>>>

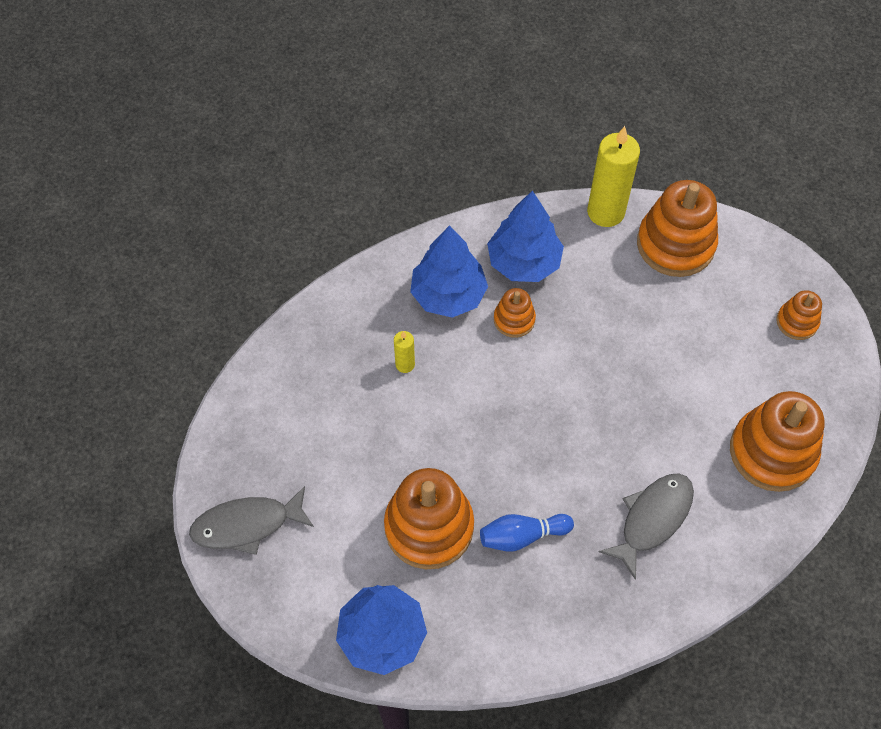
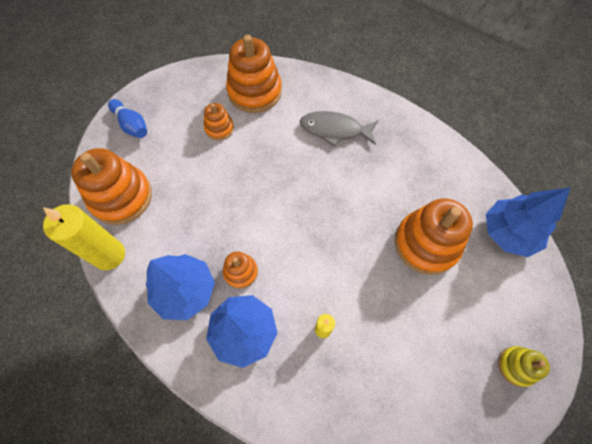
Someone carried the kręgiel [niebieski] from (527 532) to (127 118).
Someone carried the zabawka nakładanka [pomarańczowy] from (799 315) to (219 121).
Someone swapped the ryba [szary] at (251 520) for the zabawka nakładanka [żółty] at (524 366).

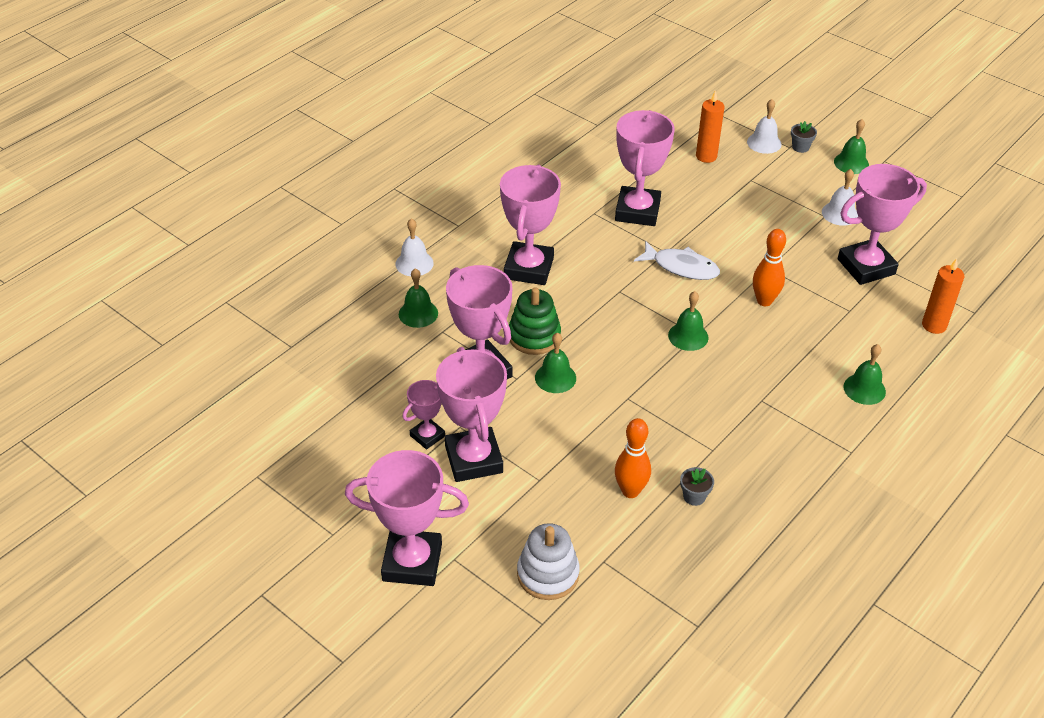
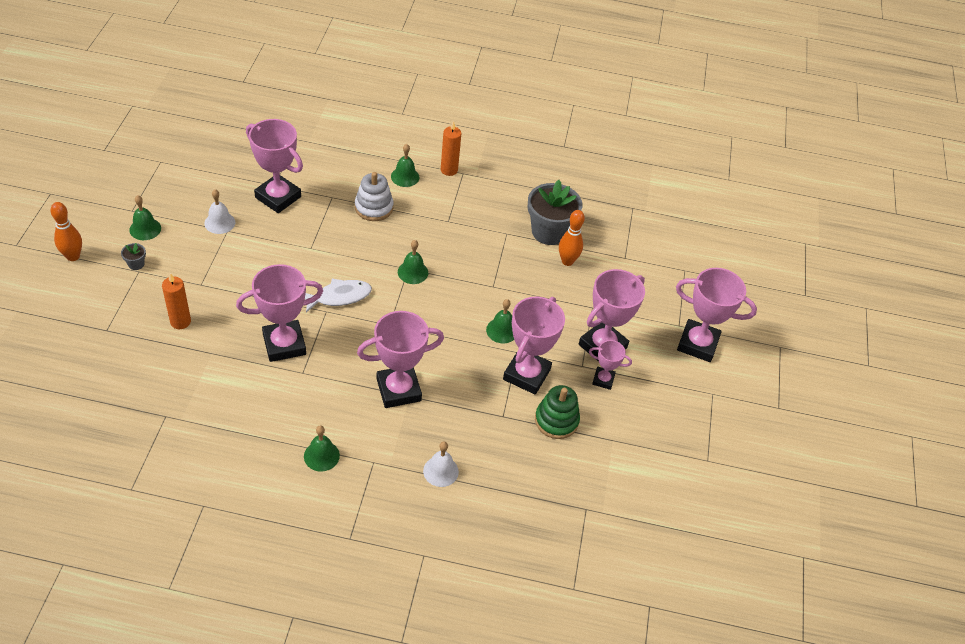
Someone carried the kręgiel [pomarańczowy] from (769 267) to (66 231).
Someone carried the dzwonek [zielony] from (418 298) to (322 448).
Someone rotated the ryba [biały] at (677 260) by 75 degrees clockwise.
Someone carried the zabawka nakładanka [biały] from (548 561) to (374 196).
Someone carried the świeca [pomarańczowy] from (943 296) to (451 148).
Someone scaled the doniczka [szary] at (697 486) by 2.45.
Someone carried the zabawka nakładanka [zielony] from (535 321) to (557 412).
Someone rotated the puchar [różowy] at (407 518) by 45 degrees counterclockwise.
Someone took away the dzwonek [biały] at (764 126).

<<<

Line by line, write out the records above exactly, skipping the pictures.

Someone carried the kręgiel [niebieski] from (527 532) to (127 118).
Someone carried the zabawka nakładanka [pomarańczowy] from (799 315) to (219 121).
Someone swapped the ryba [szary] at (251 520) for the zabawka nakładanka [żółty] at (524 366).

Someone carried the kręgiel [pomarańczowy] from (769 267) to (66 231).
Someone carried the dzwonek [zielony] from (418 298) to (322 448).
Someone rotated the ryba [biały] at (677 260) by 75 degrees clockwise.
Someone carried the zabawka nakładanka [biały] from (548 561) to (374 196).
Someone carried the świeca [pomarańczowy] from (943 296) to (451 148).
Someone scaled the doniczka [szary] at (697 486) by 2.45.
Someone carried the zabawka nakładanka [zielony] from (535 321) to (557 412).
Someone rotated the puchar [różowy] at (407 518) by 45 degrees counterclockwise.
Someone took away the dzwonek [biały] at (764 126).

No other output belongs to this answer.